──────── Provided data ────────
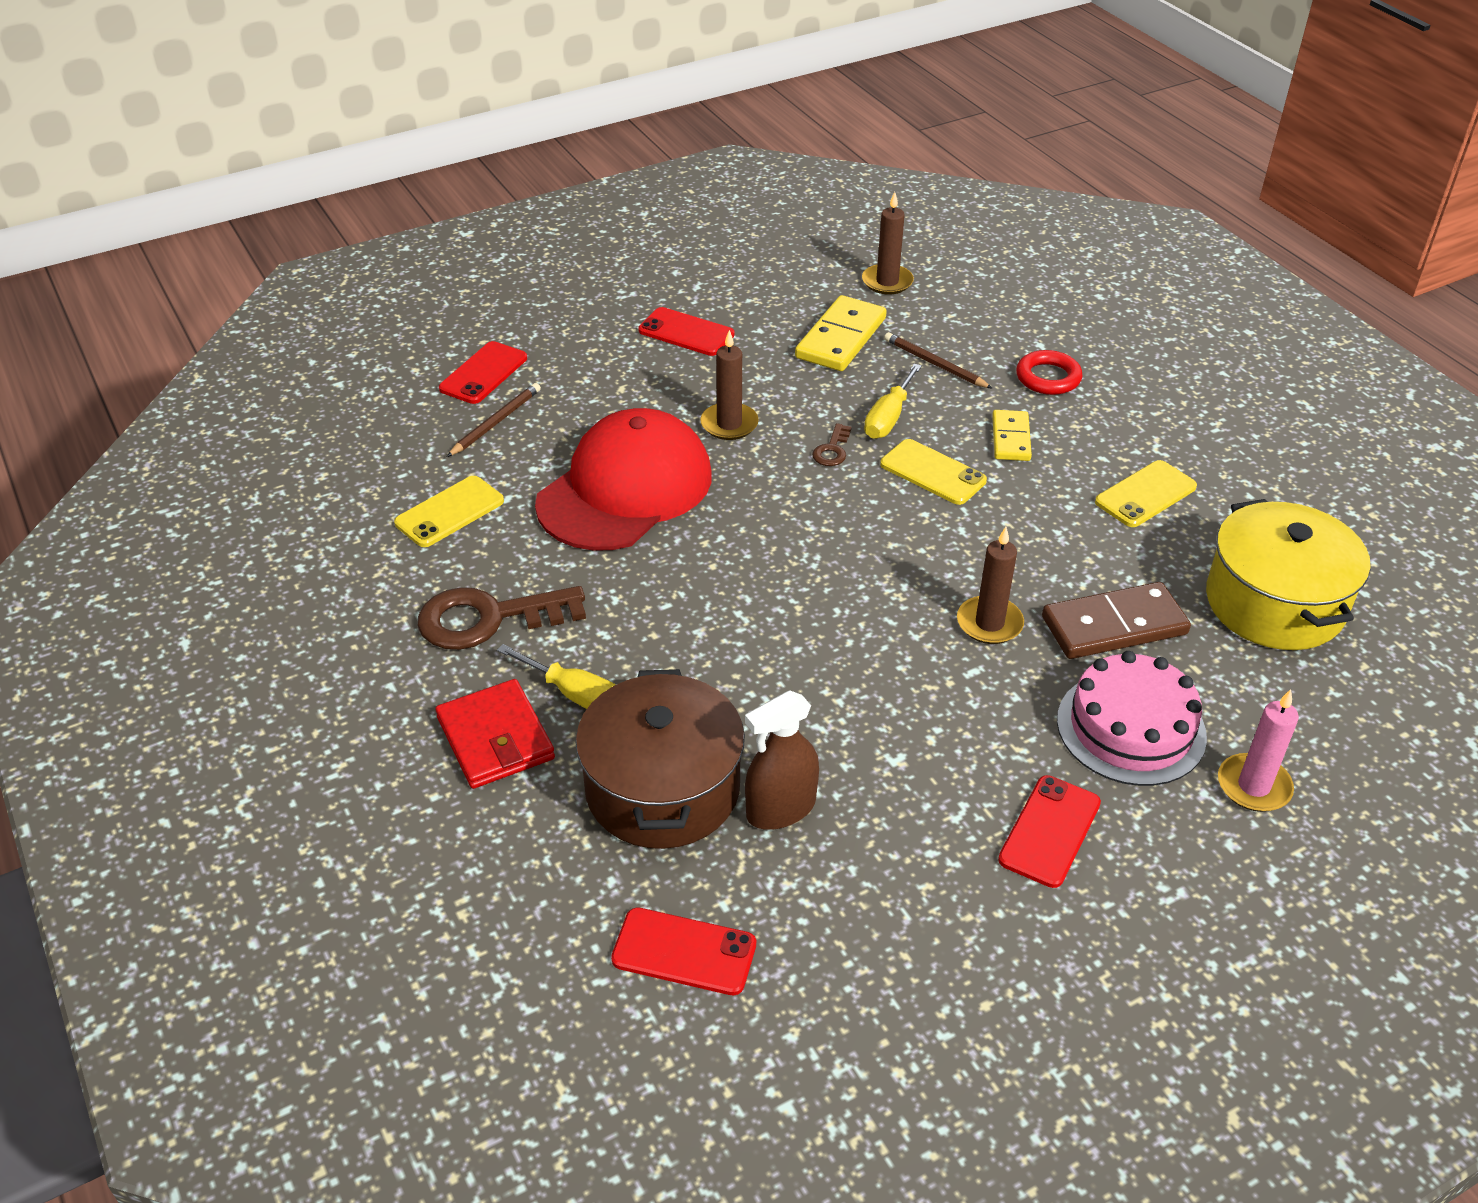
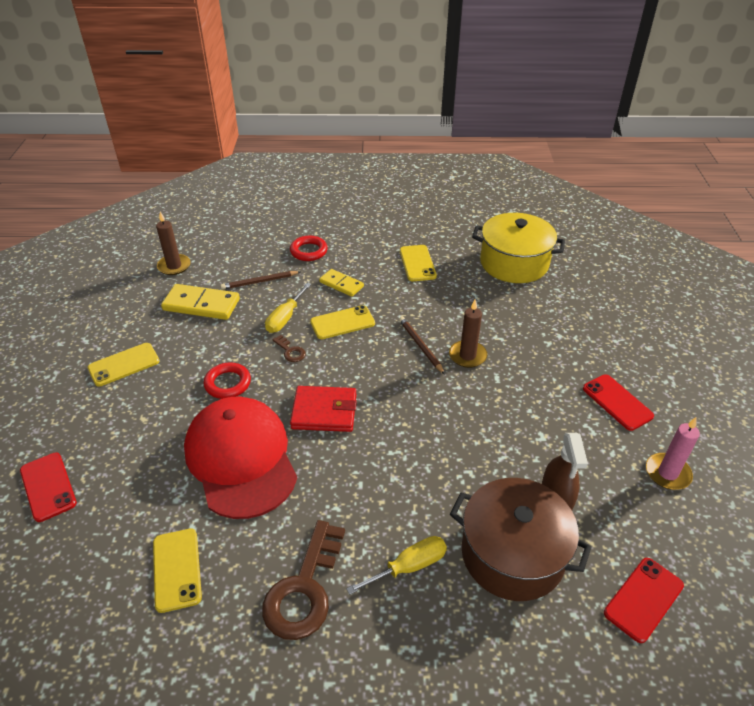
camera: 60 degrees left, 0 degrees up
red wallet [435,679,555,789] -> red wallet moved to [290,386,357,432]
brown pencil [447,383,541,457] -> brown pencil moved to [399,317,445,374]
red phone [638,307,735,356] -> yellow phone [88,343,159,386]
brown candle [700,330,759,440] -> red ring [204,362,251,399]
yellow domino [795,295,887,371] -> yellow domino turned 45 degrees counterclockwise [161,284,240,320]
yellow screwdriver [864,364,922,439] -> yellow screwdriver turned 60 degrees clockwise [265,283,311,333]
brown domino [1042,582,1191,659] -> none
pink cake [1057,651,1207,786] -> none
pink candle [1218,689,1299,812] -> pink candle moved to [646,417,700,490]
────────
Copy exactly the line containing "yellow screwdriver [864,364,922,439]" and every line after it, ending with the last line of the records above.

## Answer to this exercise
yellow screwdriver [864,364,922,439] -> yellow screwdriver turned 60 degrees clockwise [265,283,311,333]
brown domino [1042,582,1191,659] -> none
pink cake [1057,651,1207,786] -> none
pink candle [1218,689,1299,812] -> pink candle moved to [646,417,700,490]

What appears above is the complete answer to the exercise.